### SHORT PROBLEM
Locate each line in the data below that contains the string "kern" and copy those lines. The match is case-sensitive.

++++ DATA SHOWN ++++

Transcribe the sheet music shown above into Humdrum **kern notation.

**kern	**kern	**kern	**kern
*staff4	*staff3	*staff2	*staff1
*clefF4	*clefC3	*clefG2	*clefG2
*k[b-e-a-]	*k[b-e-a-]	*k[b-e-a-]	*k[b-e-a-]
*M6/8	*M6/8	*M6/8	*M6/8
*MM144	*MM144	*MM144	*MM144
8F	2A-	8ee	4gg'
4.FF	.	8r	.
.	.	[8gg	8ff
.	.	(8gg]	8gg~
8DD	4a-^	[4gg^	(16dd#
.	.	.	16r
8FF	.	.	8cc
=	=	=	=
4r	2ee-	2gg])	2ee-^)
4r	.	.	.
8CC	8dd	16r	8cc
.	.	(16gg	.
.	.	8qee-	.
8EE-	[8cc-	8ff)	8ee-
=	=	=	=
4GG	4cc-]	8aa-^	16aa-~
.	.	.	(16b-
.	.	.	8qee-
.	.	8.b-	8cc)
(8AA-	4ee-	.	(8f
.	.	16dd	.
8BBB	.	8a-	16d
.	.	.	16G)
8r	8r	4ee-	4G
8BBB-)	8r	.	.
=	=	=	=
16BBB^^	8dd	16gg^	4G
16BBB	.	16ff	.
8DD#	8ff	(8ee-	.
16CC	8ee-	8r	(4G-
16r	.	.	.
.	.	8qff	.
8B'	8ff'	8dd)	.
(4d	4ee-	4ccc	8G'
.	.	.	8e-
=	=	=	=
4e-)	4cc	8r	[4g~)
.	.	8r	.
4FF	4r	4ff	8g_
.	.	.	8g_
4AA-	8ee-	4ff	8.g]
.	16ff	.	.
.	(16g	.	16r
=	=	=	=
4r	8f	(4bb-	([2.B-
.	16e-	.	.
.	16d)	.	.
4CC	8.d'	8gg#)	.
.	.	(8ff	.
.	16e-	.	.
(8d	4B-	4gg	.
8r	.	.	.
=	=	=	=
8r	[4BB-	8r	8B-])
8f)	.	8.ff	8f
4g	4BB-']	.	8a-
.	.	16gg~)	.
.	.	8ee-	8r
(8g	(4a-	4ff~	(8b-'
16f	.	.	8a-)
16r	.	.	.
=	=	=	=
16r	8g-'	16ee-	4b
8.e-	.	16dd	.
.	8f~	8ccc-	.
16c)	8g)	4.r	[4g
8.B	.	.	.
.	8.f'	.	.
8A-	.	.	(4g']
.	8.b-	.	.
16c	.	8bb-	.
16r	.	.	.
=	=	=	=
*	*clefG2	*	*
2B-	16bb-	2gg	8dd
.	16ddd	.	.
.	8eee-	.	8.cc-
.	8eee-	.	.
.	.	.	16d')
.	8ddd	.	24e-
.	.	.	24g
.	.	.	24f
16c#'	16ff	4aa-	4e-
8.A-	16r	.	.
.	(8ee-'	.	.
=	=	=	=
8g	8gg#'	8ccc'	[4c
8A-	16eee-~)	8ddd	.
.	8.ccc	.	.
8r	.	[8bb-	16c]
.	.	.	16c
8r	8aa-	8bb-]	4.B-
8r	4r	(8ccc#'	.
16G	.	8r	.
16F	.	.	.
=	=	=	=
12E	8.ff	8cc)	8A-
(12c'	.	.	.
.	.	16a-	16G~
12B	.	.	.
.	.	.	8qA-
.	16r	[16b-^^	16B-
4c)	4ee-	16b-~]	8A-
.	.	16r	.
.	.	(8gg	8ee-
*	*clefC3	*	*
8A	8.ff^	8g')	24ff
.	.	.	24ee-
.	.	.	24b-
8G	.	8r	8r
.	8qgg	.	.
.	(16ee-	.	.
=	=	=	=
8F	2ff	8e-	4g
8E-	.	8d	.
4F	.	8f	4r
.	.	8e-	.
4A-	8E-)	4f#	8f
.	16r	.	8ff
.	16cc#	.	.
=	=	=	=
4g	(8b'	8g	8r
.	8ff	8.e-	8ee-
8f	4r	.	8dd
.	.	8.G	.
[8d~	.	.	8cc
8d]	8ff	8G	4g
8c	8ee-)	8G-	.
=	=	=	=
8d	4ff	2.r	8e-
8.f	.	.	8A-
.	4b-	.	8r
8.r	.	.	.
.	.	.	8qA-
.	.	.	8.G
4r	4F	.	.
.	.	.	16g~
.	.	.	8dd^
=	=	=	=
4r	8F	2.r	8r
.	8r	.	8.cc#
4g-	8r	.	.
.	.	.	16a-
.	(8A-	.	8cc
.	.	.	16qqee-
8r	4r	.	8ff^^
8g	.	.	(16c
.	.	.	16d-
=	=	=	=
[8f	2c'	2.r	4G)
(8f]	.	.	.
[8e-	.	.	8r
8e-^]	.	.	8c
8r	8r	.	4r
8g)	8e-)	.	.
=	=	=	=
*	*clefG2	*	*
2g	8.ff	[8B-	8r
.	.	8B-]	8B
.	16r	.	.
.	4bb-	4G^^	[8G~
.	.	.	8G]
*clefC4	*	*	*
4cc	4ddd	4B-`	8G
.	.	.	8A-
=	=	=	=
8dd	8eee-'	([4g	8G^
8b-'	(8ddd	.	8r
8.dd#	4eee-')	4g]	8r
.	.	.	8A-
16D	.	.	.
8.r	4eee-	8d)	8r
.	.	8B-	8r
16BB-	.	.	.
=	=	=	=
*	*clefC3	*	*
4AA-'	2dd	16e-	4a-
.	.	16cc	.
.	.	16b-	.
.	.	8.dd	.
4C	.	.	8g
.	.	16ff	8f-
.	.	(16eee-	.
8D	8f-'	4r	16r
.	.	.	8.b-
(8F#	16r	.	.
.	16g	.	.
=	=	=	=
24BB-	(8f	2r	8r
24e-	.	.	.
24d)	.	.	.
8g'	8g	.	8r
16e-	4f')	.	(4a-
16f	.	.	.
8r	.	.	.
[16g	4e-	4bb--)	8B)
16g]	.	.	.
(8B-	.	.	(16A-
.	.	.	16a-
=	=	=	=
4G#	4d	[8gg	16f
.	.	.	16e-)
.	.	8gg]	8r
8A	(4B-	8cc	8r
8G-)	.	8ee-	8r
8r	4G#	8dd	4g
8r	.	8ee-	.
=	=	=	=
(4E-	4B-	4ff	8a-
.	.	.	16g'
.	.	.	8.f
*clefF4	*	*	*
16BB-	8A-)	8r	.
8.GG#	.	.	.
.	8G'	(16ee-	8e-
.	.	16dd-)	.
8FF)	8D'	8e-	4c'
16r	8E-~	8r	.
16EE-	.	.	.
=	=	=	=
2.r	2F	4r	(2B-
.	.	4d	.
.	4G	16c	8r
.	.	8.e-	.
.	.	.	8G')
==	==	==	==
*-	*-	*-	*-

++++

### ANSWER TO THE TASK
Transcribe the sheet music shown above into Humdrum **kern notation.
**kern	**kern	**kern	**kern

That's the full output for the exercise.